== Brief ==
A verbatim transcription of every record below is required.

== Extracted information ==
____
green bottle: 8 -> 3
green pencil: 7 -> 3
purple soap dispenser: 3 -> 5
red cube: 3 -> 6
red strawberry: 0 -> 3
____
== Task result ==
green bottle: 8 -> 3
green pencil: 7 -> 3
purple soap dispenser: 3 -> 5
red cube: 3 -> 6
red strawberry: 0 -> 3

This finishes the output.